───── Data

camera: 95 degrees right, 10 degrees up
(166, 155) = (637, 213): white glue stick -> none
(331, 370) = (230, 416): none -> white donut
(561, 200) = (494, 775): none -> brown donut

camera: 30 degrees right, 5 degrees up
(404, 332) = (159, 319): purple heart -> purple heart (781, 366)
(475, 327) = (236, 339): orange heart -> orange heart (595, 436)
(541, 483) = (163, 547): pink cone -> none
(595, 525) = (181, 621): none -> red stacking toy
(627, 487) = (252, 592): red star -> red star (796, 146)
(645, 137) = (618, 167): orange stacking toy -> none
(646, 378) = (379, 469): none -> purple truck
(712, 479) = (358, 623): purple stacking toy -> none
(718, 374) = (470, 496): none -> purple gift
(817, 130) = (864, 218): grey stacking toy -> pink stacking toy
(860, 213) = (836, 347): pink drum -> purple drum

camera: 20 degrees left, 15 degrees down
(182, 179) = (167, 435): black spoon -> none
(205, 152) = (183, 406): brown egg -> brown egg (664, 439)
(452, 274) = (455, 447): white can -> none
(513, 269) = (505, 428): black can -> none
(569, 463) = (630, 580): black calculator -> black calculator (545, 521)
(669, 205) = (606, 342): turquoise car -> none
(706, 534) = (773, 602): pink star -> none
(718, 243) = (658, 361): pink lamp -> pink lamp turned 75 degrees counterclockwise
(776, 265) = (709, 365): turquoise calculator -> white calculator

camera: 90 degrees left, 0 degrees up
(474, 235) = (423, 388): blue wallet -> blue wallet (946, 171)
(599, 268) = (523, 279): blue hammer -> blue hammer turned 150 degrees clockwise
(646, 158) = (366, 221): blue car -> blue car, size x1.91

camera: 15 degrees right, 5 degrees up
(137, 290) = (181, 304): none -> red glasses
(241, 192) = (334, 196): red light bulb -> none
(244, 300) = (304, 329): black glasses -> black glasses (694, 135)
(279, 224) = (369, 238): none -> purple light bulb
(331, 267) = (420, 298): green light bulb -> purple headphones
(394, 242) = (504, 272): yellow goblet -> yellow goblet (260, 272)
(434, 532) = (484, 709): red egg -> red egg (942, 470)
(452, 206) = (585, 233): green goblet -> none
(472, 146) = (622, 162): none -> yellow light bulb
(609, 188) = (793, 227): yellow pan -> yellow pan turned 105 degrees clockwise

──────────

What this task involves.
Where a line in the entries holds "turquoise", copy that line.

Your response.
(669, 205) = (606, 342): turquoise car -> none
(776, 265) = (709, 365): turquoise calculator -> white calculator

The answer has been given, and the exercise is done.